* LISTED RECORDS:
-.-.-

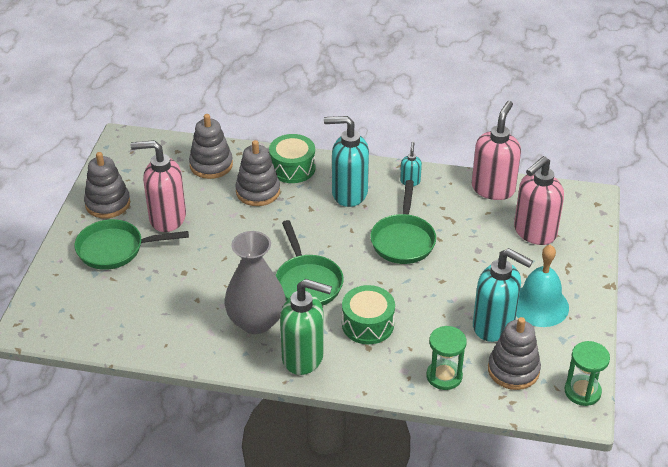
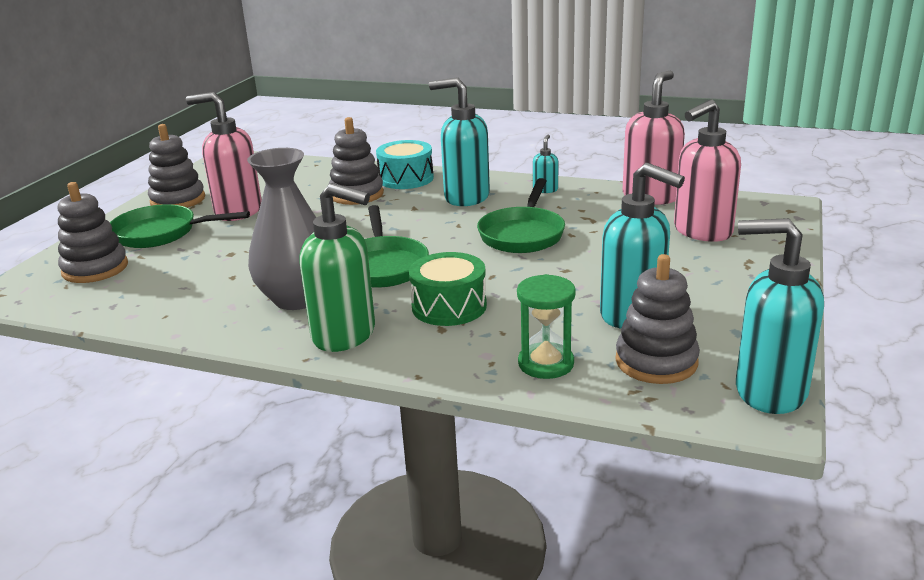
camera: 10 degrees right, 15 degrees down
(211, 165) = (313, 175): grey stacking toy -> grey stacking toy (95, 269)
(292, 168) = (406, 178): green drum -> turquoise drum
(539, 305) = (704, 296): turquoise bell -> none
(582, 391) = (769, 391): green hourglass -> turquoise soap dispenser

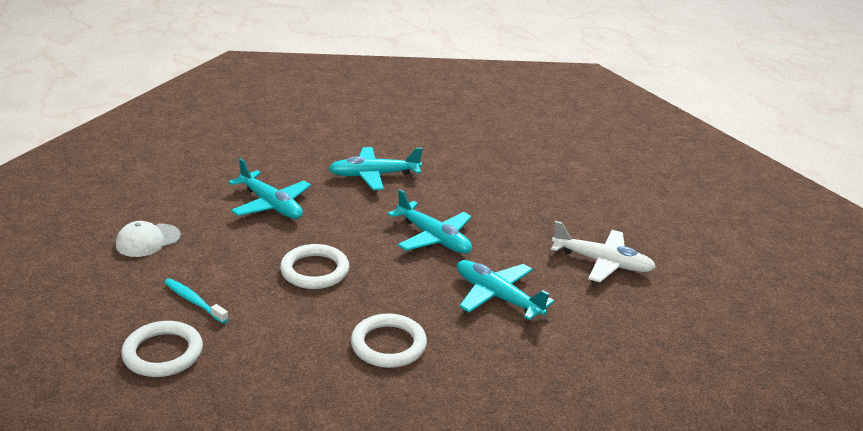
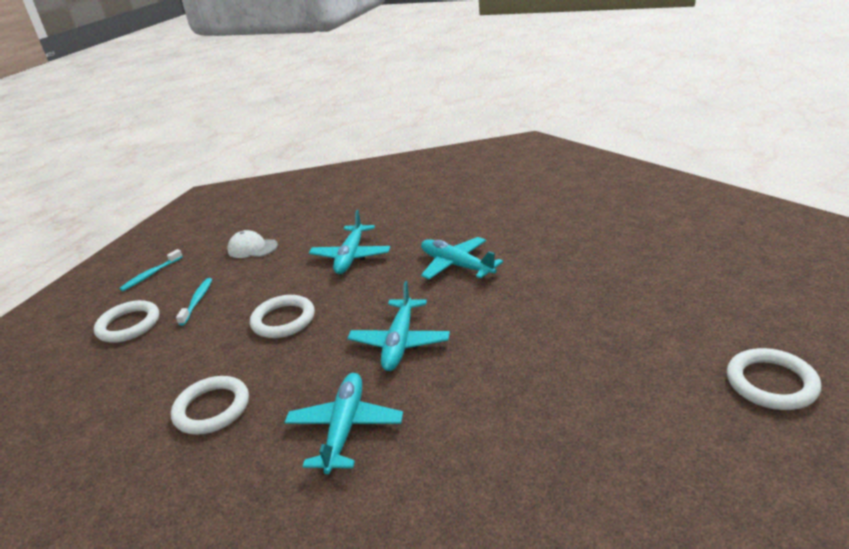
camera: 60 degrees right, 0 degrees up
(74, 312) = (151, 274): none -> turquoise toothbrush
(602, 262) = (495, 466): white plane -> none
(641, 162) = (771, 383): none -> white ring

-.-.-

Gather every line from the entries above where the word "green" appears, and copy them.

* RESULT OF THIS TASK:
(292, 168) = (406, 178): green drum -> turquoise drum
(582, 391) = (769, 391): green hourglass -> turquoise soap dispenser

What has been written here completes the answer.